From the records below, print exactly the lines starting at the one containing "Teller (weiß) [63" and ending at the one containing "Teller (grün) [497", ends included, and nothing else.

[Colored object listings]
--------------------------------

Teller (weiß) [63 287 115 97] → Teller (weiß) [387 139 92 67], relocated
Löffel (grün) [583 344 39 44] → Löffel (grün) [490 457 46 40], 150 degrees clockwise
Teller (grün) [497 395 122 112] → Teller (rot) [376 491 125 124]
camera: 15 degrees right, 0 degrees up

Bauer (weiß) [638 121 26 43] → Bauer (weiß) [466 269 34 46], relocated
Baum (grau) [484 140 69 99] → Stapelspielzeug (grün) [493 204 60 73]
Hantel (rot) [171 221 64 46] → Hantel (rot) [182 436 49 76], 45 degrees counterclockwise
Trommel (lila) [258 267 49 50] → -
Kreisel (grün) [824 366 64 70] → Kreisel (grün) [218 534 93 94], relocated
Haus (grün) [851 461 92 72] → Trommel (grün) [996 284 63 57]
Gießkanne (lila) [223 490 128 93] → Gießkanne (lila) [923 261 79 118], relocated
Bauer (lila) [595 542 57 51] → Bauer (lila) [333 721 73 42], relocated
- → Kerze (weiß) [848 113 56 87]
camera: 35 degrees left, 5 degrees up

--------------------------------

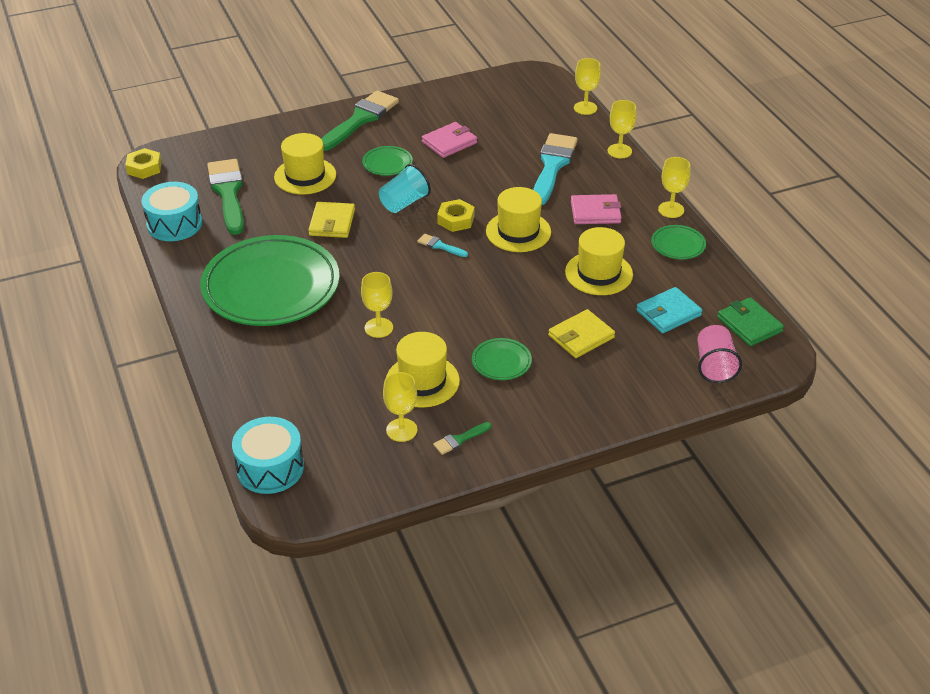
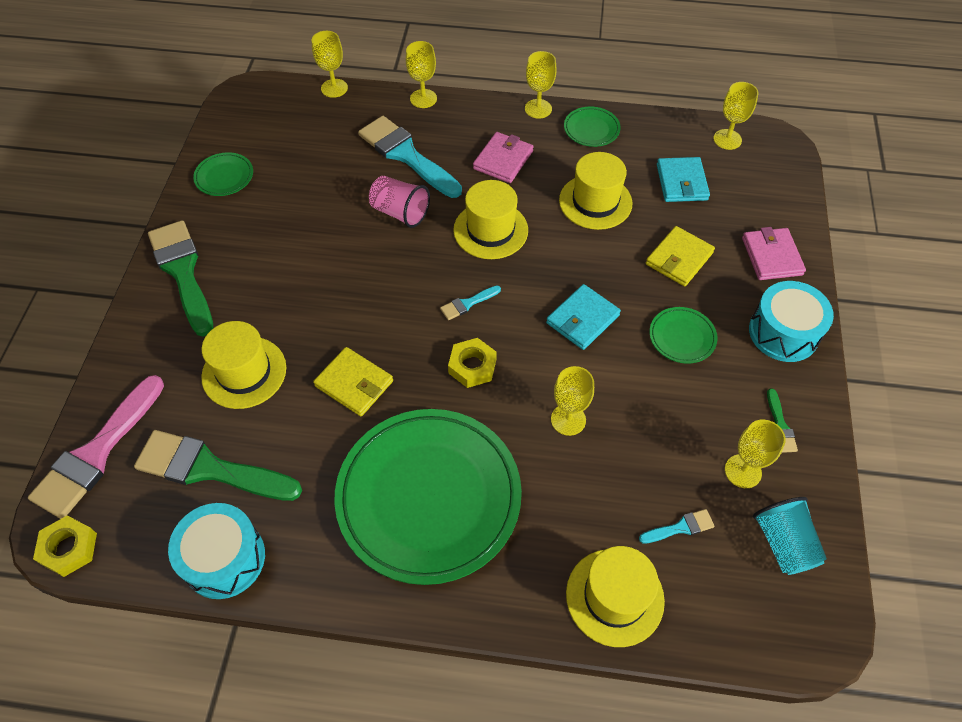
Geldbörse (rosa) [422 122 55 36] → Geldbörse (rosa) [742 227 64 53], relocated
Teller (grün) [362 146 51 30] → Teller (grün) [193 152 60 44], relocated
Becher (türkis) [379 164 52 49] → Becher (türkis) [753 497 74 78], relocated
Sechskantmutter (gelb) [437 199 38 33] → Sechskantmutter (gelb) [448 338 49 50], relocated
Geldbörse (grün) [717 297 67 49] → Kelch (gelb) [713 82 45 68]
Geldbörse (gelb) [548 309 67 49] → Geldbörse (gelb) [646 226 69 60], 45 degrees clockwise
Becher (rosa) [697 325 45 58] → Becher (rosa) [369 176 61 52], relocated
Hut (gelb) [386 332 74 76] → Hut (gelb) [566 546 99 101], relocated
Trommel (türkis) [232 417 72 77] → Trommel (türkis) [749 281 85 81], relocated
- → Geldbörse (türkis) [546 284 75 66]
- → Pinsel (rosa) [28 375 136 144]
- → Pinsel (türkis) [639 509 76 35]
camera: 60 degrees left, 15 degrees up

--------------------------------

§ Output
Teller (weiß) [63 287 115 97] → Teller (weiß) [387 139 92 67], relocated
Löffel (grün) [583 344 39 44] → Löffel (grün) [490 457 46 40], 150 degrees clockwise
Teller (grün) [497 395 122 112] → Teller (rot) [376 491 125 124]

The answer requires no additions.